Could you set down exactly the lines in the records below between the line holding "C1: 68nF (GND, VRAW) -> 1uF (GND, VRAW)" and the line holding "T3: NPN S8050", inclusive?

| Data extract |
^^^^
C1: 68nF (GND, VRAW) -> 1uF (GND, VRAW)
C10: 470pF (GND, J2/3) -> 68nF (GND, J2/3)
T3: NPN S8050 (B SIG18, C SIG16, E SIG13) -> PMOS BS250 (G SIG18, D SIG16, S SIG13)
^^^^
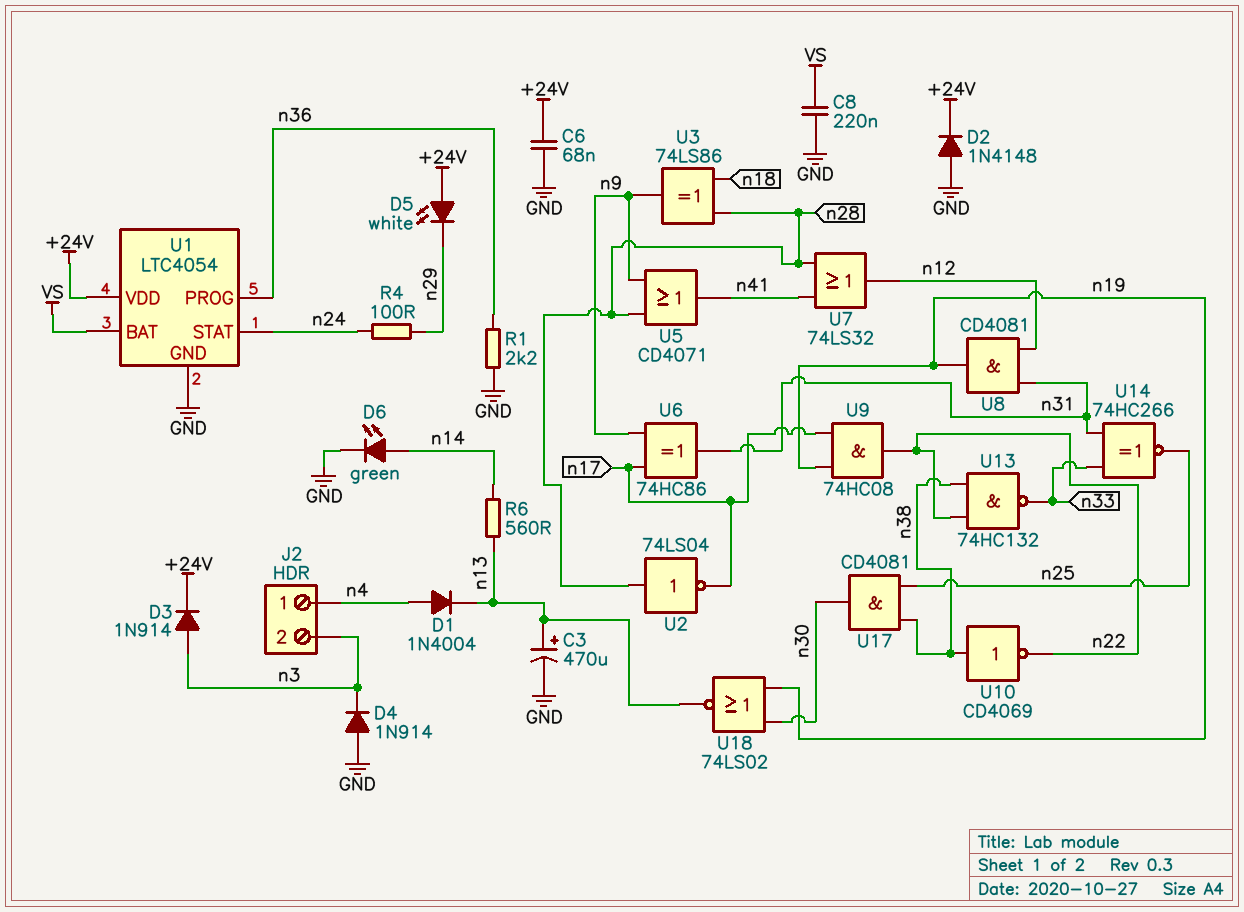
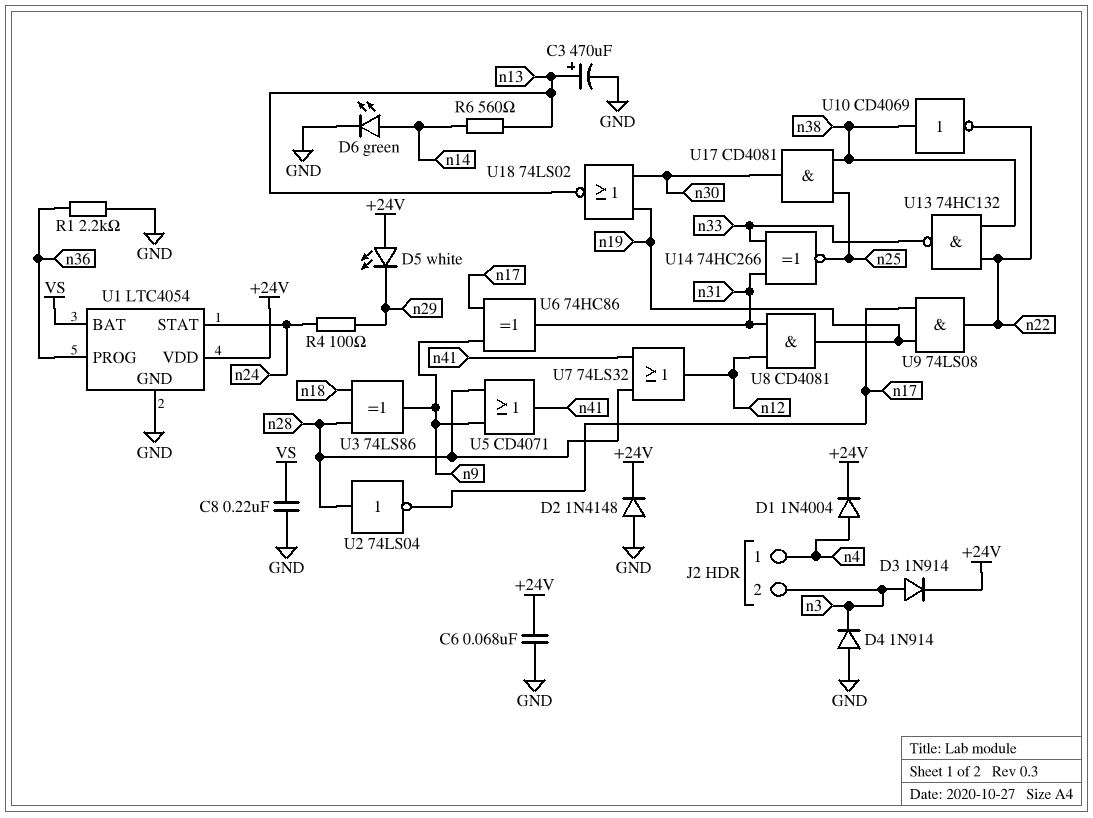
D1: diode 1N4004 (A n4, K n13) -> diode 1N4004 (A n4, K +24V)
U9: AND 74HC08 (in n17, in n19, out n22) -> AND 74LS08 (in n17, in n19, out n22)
^^^^
| Task solution |
C1: 68nF (GND, VRAW) -> 1uF (GND, VRAW)
C10: 470pF (GND, J2/3) -> 68nF (GND, J2/3)
T3: NPN S8050 (B SIG18, C SIG16, E SIG13) -> PMOS BS250 (G SIG18, D SIG16, S SIG13)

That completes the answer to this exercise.